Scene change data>

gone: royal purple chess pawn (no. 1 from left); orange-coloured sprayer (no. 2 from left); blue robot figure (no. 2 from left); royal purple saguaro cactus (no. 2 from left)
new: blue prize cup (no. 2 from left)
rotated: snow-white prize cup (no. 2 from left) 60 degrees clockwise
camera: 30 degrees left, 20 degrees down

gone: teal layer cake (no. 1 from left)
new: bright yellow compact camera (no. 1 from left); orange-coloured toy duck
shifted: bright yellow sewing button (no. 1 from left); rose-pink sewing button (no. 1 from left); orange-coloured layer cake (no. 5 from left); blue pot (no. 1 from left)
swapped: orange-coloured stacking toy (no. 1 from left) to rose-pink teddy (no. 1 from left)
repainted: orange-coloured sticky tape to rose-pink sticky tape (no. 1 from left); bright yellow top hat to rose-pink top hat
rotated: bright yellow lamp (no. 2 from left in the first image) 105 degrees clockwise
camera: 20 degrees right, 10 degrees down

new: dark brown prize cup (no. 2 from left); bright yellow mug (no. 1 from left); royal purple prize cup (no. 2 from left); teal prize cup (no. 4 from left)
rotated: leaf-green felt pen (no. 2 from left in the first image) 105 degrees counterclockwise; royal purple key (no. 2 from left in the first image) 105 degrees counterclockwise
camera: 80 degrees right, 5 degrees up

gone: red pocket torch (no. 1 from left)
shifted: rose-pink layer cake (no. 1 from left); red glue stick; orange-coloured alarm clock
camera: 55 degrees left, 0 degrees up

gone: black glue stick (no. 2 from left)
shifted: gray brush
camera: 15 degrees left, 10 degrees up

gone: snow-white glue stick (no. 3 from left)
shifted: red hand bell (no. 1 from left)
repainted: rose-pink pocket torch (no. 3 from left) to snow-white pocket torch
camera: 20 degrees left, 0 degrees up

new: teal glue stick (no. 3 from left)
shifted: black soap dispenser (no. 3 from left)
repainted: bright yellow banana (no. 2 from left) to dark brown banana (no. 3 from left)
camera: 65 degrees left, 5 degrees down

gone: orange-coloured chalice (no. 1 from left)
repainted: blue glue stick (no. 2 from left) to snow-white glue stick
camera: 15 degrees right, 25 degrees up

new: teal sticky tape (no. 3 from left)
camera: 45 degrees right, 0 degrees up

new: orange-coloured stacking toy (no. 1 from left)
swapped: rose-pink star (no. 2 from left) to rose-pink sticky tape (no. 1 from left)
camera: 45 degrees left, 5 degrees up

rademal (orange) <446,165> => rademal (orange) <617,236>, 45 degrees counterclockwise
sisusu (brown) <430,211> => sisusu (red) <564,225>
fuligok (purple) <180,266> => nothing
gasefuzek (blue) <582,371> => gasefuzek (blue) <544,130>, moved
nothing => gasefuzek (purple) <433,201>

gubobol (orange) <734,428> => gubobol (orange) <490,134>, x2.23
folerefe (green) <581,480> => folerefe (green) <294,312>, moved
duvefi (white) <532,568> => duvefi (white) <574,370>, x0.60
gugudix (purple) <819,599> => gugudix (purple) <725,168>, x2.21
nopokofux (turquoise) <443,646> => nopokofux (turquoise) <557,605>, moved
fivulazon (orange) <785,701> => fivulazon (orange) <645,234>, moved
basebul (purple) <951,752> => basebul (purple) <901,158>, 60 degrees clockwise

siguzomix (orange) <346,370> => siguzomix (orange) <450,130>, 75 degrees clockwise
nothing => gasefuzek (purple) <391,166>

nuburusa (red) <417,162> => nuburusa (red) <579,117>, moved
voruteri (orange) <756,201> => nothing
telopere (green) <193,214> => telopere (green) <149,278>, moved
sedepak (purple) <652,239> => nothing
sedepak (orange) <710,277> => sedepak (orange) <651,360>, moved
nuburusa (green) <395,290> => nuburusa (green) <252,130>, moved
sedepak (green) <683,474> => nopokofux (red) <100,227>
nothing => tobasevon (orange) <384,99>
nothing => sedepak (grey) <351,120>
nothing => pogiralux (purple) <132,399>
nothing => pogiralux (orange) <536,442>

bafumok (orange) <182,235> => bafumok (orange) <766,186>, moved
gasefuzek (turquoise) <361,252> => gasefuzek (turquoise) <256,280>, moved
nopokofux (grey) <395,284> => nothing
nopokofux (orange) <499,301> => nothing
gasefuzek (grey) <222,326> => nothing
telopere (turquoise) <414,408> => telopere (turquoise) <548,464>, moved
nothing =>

Exercise brief>
Reproduce all of the entries above verbatim.

Task result>
gone: royal purple chess pawn (no. 1 from left); orange-coloured sprayer (no. 2 from left); blue robot figure (no. 2 from left); royal purple saguaro cactus (no. 2 from left)
new: blue prize cup (no. 2 from left)
rotated: snow-white prize cup (no. 2 from left) 60 degrees clockwise
camera: 30 degrees left, 20 degrees down

gone: teal layer cake (no. 1 from left)
new: bright yellow compact camera (no. 1 from left); orange-coloured toy duck
shifted: bright yellow sewing button (no. 1 from left); rose-pink sewing button (no. 1 from left); orange-coloured layer cake (no. 5 from left); blue pot (no. 1 from left)
swapped: orange-coloured stacking toy (no. 1 from left) to rose-pink teddy (no. 1 from left)
repainted: orange-coloured sticky tape to rose-pink sticky tape (no. 1 from left); bright yellow top hat to rose-pink top hat
rotated: bright yellow lamp (no. 2 from left in the first image) 105 degrees clockwise
camera: 20 degrees right, 10 degrees down

new: dark brown prize cup (no. 2 from left); bright yellow mug (no. 1 from left); royal purple prize cup (no. 2 from left); teal prize cup (no. 4 from left)
rotated: leaf-green felt pen (no. 2 from left in the first image) 105 degrees counterclockwise; royal purple key (no. 2 from left in the first image) 105 degrees counterclockwise
camera: 80 degrees right, 5 degrees up

gone: red pocket torch (no. 1 from left)
shifted: rose-pink layer cake (no. 1 from left); red glue stick; orange-coloured alarm clock
camera: 55 degrees left, 0 degrees up

gone: black glue stick (no. 2 from left)
shifted: gray brush
camera: 15 degrees left, 10 degrees up

gone: snow-white glue stick (no. 3 from left)
shifted: red hand bell (no. 1 from left)
repainted: rose-pink pocket torch (no. 3 from left) to snow-white pocket torch
camera: 20 degrees left, 0 degrees up

new: teal glue stick (no. 3 from left)
shifted: black soap dispenser (no. 3 from left)
repainted: bright yellow banana (no. 2 from left) to dark brown banana (no. 3 from left)
camera: 65 degrees left, 5 degrees down

gone: orange-coloured chalice (no. 1 from left)
repainted: blue glue stick (no. 2 from left) to snow-white glue stick
camera: 15 degrees right, 25 degrees up

new: teal sticky tape (no. 3 from left)
camera: 45 degrees right, 0 degrees up

new: orange-coloured stacking toy (no. 1 from left)
swapped: rose-pink star (no. 2 from left) to rose-pink sticky tape (no. 1 from left)
camera: 45 degrees left, 5 degrees up

rademal (orange) <446,165> => rademal (orange) <617,236>, 45 degrees counterclockwise
sisusu (brown) <430,211> => sisusu (red) <564,225>
fuligok (purple) <180,266> => nothing
gasefuzek (blue) <582,371> => gasefuzek (blue) <544,130>, moved
nothing => gasefuzek (purple) <433,201>

gubobol (orange) <734,428> => gubobol (orange) <490,134>, x2.23
folerefe (green) <581,480> => folerefe (green) <294,312>, moved
duvefi (white) <532,568> => duvefi (white) <574,370>, x0.60
gugudix (purple) <819,599> => gugudix (purple) <725,168>, x2.21
nopokofux (turquoise) <443,646> => nopokofux (turquoise) <557,605>, moved
fivulazon (orange) <785,701> => fivulazon (orange) <645,234>, moved
basebul (purple) <951,752> => basebul (purple) <901,158>, 60 degrees clockwise

siguzomix (orange) <346,370> => siguzomix (orange) <450,130>, 75 degrees clockwise
nothing => gasefuzek (purple) <391,166>

nuburusa (red) <417,162> => nuburusa (red) <579,117>, moved
voruteri (orange) <756,201> => nothing
telopere (green) <193,214> => telopere (green) <149,278>, moved
sedepak (purple) <652,239> => nothing
sedepak (orange) <710,277> => sedepak (orange) <651,360>, moved
nuburusa (green) <395,290> => nuburusa (green) <252,130>, moved
sedepak (green) <683,474> => nopokofux (red) <100,227>
nothing => tobasevon (orange) <384,99>
nothing => sedepak (grey) <351,120>
nothing => pogiralux (purple) <132,399>
nothing => pogiralux (orange) <536,442>

bafumok (orange) <182,235> => bafumok (orange) <766,186>, moved
gasefuzek (turquoise) <361,252> => gasefuzek (turquoise) <256,280>, moved
nopokofux (grey) <395,284> => nothing
nopokofux (orange) <499,301> => nothing
gasefuzek (grey) <222,326> => nothing
telopere (turquoise) <414,408> => telopere (turquoise) <548,464>, moved
nothing =>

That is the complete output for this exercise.